### TRY IT
Retype the records below from their first line through the line containing "C9: 330nF (DGND, VCTRL)", and include nothing else.

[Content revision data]
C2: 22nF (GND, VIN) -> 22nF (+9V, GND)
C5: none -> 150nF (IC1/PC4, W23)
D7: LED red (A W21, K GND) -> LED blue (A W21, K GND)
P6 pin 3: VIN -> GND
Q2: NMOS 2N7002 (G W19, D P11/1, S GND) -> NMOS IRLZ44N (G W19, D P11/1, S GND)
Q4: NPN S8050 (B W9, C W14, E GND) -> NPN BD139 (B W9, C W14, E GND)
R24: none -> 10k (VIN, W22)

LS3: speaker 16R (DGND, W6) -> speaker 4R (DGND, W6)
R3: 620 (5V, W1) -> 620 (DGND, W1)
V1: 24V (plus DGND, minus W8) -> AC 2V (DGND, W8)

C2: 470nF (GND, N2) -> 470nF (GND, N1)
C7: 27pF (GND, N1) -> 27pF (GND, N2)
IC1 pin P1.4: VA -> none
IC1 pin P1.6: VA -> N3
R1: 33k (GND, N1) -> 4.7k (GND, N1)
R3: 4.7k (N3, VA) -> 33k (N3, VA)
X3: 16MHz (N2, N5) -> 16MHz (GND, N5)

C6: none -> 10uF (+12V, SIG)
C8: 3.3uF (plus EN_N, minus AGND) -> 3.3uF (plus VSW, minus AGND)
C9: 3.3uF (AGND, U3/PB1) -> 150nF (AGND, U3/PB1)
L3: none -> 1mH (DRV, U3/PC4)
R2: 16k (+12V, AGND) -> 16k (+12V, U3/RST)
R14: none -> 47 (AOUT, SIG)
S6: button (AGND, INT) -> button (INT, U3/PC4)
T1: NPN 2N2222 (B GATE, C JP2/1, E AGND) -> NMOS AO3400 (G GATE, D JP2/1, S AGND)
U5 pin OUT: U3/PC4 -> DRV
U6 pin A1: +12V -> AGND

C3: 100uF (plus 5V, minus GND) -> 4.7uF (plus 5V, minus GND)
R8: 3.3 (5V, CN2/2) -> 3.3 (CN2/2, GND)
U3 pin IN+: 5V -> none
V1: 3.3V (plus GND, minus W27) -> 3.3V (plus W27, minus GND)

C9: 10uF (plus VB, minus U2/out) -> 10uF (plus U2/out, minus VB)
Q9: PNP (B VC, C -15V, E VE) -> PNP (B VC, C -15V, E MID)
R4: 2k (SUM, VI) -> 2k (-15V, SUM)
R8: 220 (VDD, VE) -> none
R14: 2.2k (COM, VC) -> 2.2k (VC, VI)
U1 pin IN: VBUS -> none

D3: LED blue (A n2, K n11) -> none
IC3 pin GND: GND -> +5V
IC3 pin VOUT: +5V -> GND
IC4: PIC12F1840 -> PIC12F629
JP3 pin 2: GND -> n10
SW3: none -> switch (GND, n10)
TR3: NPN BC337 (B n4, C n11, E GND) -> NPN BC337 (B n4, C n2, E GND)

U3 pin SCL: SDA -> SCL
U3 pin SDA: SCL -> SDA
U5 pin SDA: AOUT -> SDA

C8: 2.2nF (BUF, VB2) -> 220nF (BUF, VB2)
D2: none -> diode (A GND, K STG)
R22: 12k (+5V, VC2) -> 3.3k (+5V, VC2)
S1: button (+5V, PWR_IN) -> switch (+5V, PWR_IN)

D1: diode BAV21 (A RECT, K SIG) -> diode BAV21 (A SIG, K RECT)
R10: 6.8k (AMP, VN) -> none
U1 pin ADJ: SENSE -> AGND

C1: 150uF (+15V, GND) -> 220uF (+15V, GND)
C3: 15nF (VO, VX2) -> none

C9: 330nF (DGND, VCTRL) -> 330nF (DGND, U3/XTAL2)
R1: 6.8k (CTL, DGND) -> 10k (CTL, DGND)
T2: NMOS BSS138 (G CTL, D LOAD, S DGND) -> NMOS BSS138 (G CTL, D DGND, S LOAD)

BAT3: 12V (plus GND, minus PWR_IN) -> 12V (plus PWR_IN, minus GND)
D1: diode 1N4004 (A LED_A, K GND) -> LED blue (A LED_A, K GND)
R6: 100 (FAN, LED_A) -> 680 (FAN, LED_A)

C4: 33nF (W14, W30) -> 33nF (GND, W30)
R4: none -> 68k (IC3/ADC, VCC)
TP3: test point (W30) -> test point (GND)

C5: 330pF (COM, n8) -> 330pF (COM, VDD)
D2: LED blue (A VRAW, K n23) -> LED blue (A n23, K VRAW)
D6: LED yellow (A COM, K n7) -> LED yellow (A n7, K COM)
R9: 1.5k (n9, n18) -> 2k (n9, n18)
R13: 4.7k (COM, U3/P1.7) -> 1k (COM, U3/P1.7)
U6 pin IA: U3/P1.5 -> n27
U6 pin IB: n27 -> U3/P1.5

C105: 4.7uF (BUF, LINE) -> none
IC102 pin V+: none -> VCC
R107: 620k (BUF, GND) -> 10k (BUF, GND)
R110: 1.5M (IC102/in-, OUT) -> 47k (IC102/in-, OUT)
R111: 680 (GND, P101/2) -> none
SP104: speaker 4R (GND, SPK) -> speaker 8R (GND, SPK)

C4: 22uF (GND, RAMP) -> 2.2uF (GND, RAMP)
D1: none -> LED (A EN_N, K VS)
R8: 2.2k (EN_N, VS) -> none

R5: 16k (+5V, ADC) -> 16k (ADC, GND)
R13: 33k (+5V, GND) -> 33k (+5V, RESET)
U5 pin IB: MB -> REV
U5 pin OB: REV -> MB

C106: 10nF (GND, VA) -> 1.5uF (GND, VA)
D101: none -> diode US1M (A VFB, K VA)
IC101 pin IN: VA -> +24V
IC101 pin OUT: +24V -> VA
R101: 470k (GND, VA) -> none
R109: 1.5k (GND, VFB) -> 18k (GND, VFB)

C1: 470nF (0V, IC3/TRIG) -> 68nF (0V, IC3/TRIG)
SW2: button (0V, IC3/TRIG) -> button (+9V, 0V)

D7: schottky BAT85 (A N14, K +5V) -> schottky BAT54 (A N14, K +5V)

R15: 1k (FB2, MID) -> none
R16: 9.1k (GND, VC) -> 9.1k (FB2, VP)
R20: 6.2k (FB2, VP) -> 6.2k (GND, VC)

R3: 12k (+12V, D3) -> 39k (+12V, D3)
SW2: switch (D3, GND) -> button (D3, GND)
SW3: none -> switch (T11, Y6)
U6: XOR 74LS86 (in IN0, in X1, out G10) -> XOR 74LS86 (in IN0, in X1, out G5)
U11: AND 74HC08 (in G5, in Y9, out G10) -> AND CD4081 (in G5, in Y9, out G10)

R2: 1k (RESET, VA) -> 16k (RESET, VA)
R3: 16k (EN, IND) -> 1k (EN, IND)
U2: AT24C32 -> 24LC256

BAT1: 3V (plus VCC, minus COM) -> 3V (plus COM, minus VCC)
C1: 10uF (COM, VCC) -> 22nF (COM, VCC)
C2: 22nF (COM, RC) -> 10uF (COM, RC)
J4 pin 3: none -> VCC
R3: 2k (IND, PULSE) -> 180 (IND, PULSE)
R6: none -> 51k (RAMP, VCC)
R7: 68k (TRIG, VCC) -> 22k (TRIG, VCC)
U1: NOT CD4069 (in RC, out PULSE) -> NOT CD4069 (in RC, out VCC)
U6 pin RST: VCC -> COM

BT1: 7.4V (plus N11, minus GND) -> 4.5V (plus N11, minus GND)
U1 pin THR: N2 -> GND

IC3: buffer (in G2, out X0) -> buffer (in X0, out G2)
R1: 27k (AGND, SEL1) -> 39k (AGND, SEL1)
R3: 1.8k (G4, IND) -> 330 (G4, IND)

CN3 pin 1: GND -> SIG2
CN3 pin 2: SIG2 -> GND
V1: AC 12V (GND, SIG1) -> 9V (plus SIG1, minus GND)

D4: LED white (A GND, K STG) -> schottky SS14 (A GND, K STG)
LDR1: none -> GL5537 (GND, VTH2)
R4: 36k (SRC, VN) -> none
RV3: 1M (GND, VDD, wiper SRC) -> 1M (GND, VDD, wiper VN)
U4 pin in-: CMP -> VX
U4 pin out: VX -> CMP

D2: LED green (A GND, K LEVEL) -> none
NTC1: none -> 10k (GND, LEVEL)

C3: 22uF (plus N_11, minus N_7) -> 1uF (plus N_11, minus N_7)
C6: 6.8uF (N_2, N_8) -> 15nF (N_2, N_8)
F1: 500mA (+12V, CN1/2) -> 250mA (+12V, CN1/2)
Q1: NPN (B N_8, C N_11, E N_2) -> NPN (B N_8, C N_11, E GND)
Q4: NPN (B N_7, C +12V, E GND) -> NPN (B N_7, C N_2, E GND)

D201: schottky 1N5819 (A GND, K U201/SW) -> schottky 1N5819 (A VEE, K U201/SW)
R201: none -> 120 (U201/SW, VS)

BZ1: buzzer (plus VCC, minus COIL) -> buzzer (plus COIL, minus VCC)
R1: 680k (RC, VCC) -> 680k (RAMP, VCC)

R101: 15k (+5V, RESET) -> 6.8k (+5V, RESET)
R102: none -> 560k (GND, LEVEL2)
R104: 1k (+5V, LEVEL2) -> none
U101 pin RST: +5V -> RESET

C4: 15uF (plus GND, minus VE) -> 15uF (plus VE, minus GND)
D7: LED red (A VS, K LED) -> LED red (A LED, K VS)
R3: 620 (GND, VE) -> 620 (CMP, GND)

### RESULT FOR THIS EXERCISE
C2: 22nF (GND, VIN) -> 22nF (+9V, GND)
C5: none -> 150nF (IC1/PC4, W23)
D7: LED red (A W21, K GND) -> LED blue (A W21, K GND)
P6 pin 3: VIN -> GND
Q2: NMOS 2N7002 (G W19, D P11/1, S GND) -> NMOS IRLZ44N (G W19, D P11/1, S GND)
Q4: NPN S8050 (B W9, C W14, E GND) -> NPN BD139 (B W9, C W14, E GND)
R24: none -> 10k (VIN, W22)

LS3: speaker 16R (DGND, W6) -> speaker 4R (DGND, W6)
R3: 620 (5V, W1) -> 620 (DGND, W1)
V1: 24V (plus DGND, minus W8) -> AC 2V (DGND, W8)

C2: 470nF (GND, N2) -> 470nF (GND, N1)
C7: 27pF (GND, N1) -> 27pF (GND, N2)
IC1 pin P1.4: VA -> none
IC1 pin P1.6: VA -> N3
R1: 33k (GND, N1) -> 4.7k (GND, N1)
R3: 4.7k (N3, VA) -> 33k (N3, VA)
X3: 16MHz (N2, N5) -> 16MHz (GND, N5)

C6: none -> 10uF (+12V, SIG)
C8: 3.3uF (plus EN_N, minus AGND) -> 3.3uF (plus VSW, minus AGND)
C9: 3.3uF (AGND, U3/PB1) -> 150nF (AGND, U3/PB1)
L3: none -> 1mH (DRV, U3/PC4)
R2: 16k (+12V, AGND) -> 16k (+12V, U3/RST)
R14: none -> 47 (AOUT, SIG)
S6: button (AGND, INT) -> button (INT, U3/PC4)
T1: NPN 2N2222 (B GATE, C JP2/1, E AGND) -> NMOS AO3400 (G GATE, D JP2/1, S AGND)
U5 pin OUT: U3/PC4 -> DRV
U6 pin A1: +12V -> AGND

C3: 100uF (plus 5V, minus GND) -> 4.7uF (plus 5V, minus GND)
R8: 3.3 (5V, CN2/2) -> 3.3 (CN2/2, GND)
U3 pin IN+: 5V -> none
V1: 3.3V (plus GND, minus W27) -> 3.3V (plus W27, minus GND)

C9: 10uF (plus VB, minus U2/out) -> 10uF (plus U2/out, minus VB)
Q9: PNP (B VC, C -15V, E VE) -> PNP (B VC, C -15V, E MID)
R4: 2k (SUM, VI) -> 2k (-15V, SUM)
R8: 220 (VDD, VE) -> none
R14: 2.2k (COM, VC) -> 2.2k (VC, VI)
U1 pin IN: VBUS -> none

D3: LED blue (A n2, K n11) -> none
IC3 pin GND: GND -> +5V
IC3 pin VOUT: +5V -> GND
IC4: PIC12F1840 -> PIC12F629
JP3 pin 2: GND -> n10
SW3: none -> switch (GND, n10)
TR3: NPN BC337 (B n4, C n11, E GND) -> NPN BC337 (B n4, C n2, E GND)

U3 pin SCL: SDA -> SCL
U3 pin SDA: SCL -> SDA
U5 pin SDA: AOUT -> SDA

C8: 2.2nF (BUF, VB2) -> 220nF (BUF, VB2)
D2: none -> diode (A GND, K STG)
R22: 12k (+5V, VC2) -> 3.3k (+5V, VC2)
S1: button (+5V, PWR_IN) -> switch (+5V, PWR_IN)

D1: diode BAV21 (A RECT, K SIG) -> diode BAV21 (A SIG, K RECT)
R10: 6.8k (AMP, VN) -> none
U1 pin ADJ: SENSE -> AGND

C1: 150uF (+15V, GND) -> 220uF (+15V, GND)
C3: 15nF (VO, VX2) -> none

C9: 330nF (DGND, VCTRL) -> 330nF (DGND, U3/XTAL2)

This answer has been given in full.